(Dataset entries)
######

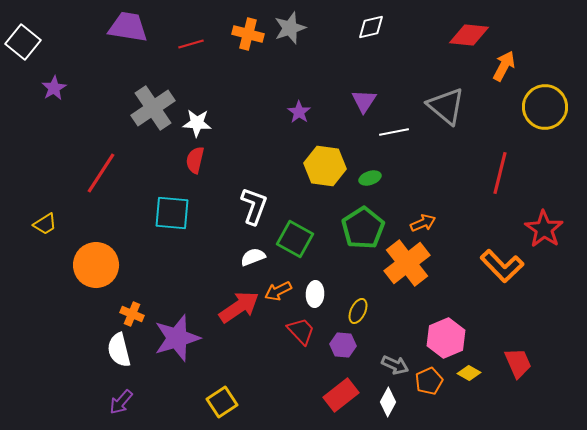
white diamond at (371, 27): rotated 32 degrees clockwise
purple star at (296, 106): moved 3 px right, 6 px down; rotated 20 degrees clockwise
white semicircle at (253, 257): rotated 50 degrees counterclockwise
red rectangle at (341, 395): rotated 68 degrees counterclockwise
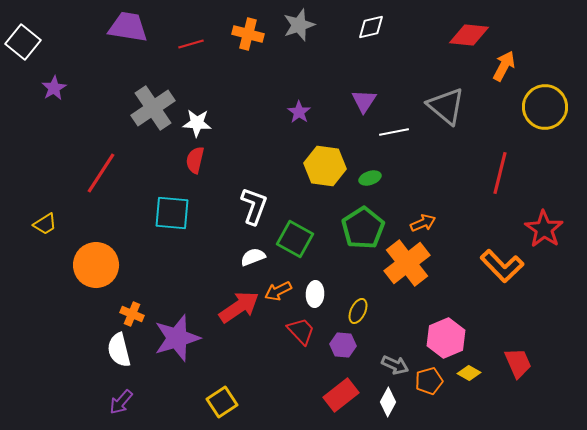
gray star at (290, 28): moved 9 px right, 3 px up
orange pentagon at (429, 381): rotated 8 degrees clockwise
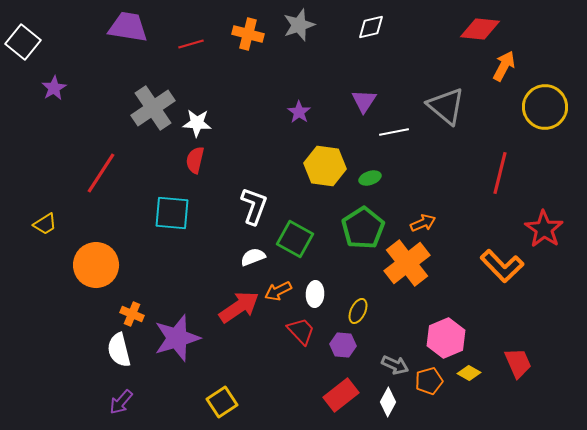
red diamond at (469, 35): moved 11 px right, 6 px up
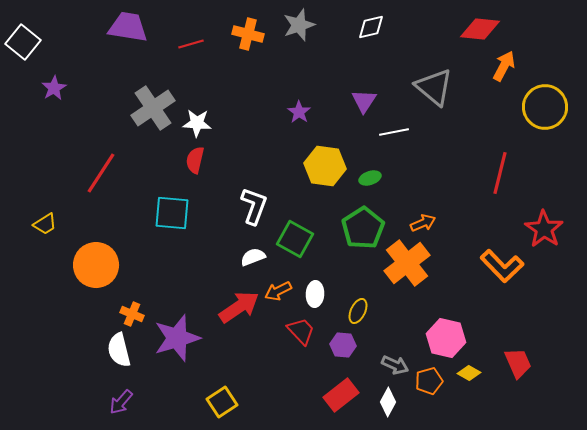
gray triangle at (446, 106): moved 12 px left, 19 px up
pink hexagon at (446, 338): rotated 24 degrees counterclockwise
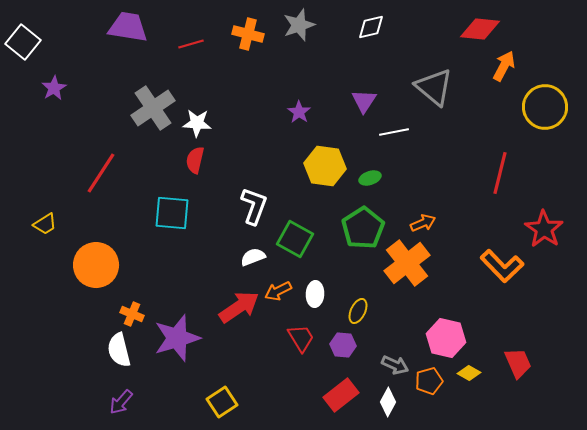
red trapezoid at (301, 331): moved 7 px down; rotated 12 degrees clockwise
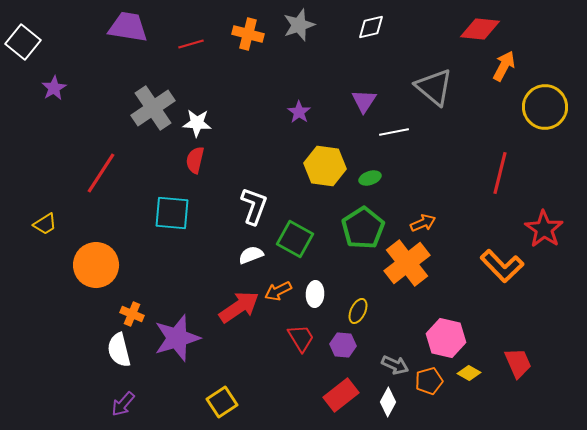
white semicircle at (253, 257): moved 2 px left, 2 px up
purple arrow at (121, 402): moved 2 px right, 2 px down
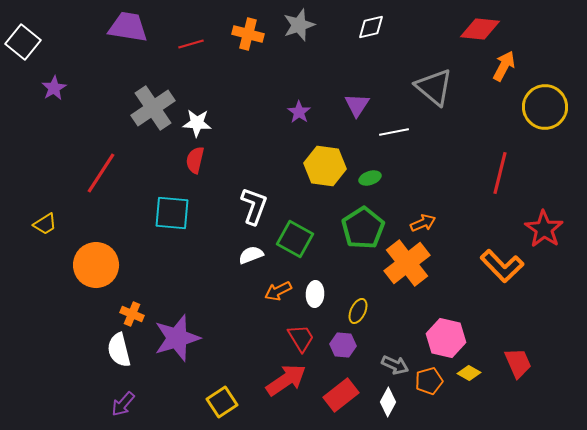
purple triangle at (364, 101): moved 7 px left, 4 px down
red arrow at (239, 307): moved 47 px right, 73 px down
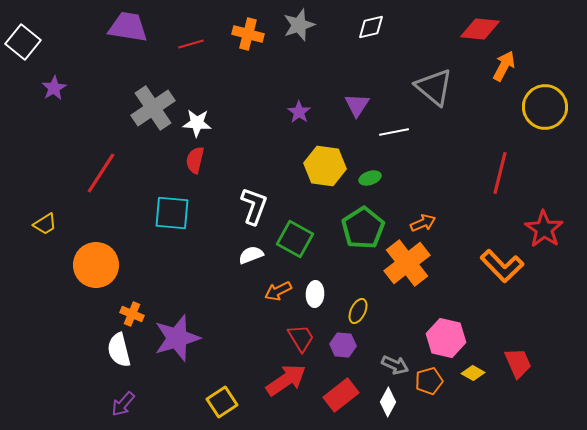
yellow diamond at (469, 373): moved 4 px right
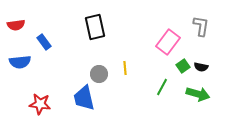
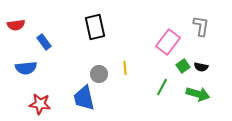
blue semicircle: moved 6 px right, 6 px down
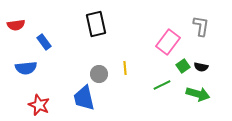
black rectangle: moved 1 px right, 3 px up
green line: moved 2 px up; rotated 36 degrees clockwise
red star: moved 1 px left, 1 px down; rotated 15 degrees clockwise
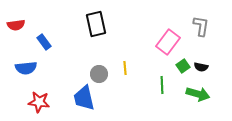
green line: rotated 66 degrees counterclockwise
red star: moved 3 px up; rotated 15 degrees counterclockwise
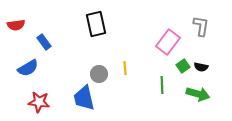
blue semicircle: moved 2 px right; rotated 25 degrees counterclockwise
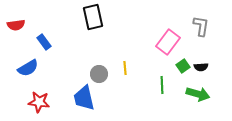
black rectangle: moved 3 px left, 7 px up
black semicircle: rotated 16 degrees counterclockwise
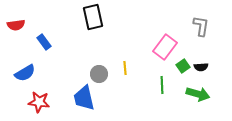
pink rectangle: moved 3 px left, 5 px down
blue semicircle: moved 3 px left, 5 px down
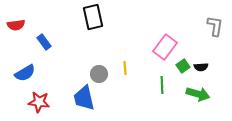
gray L-shape: moved 14 px right
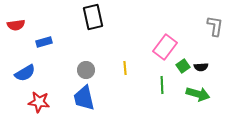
blue rectangle: rotated 70 degrees counterclockwise
gray circle: moved 13 px left, 4 px up
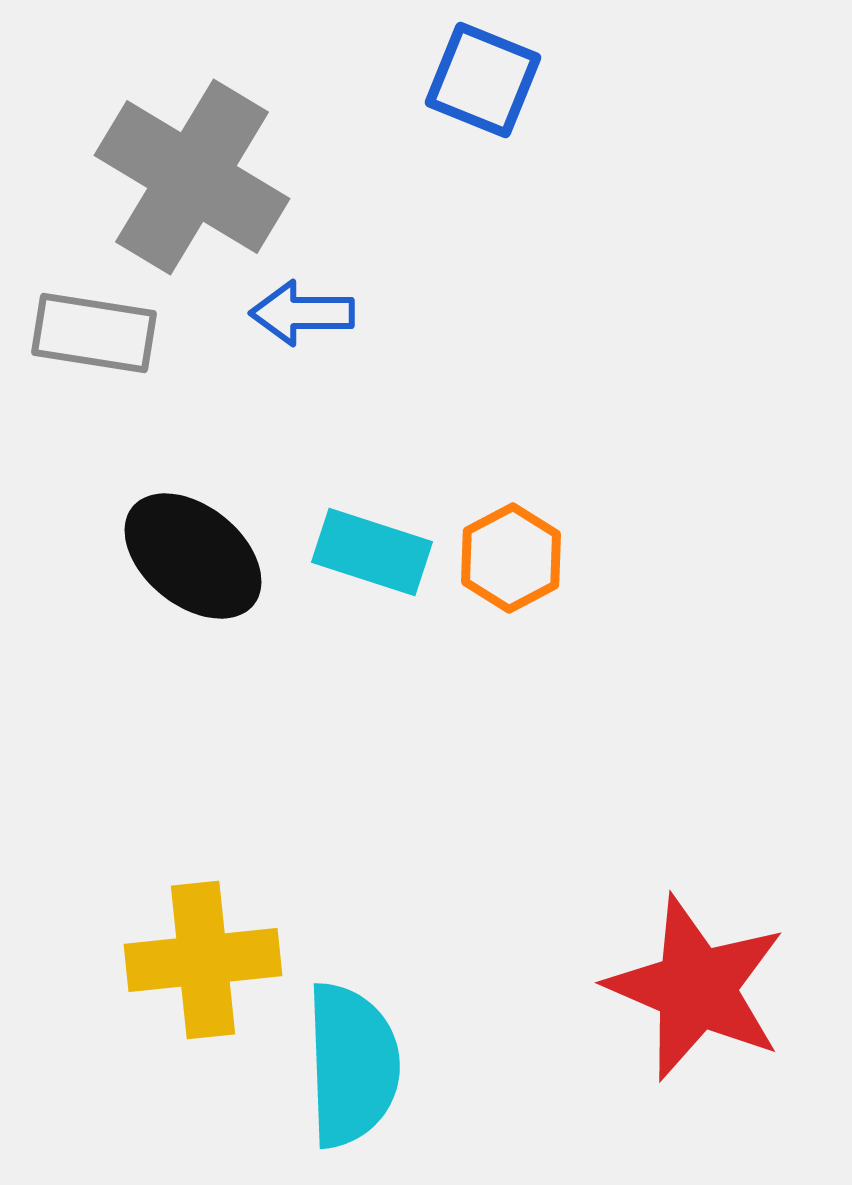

######

Can you copy the lines of the material above, starting with the line that contains "pink rectangle: moved 3 px left, 5 px down" and continuing through the end of the material, with the pictures left out?

pink rectangle: moved 3 px left, 5 px down
blue semicircle: moved 3 px left, 5 px down
gray L-shape: moved 14 px right
blue rectangle: rotated 70 degrees counterclockwise
gray circle: moved 13 px left, 4 px up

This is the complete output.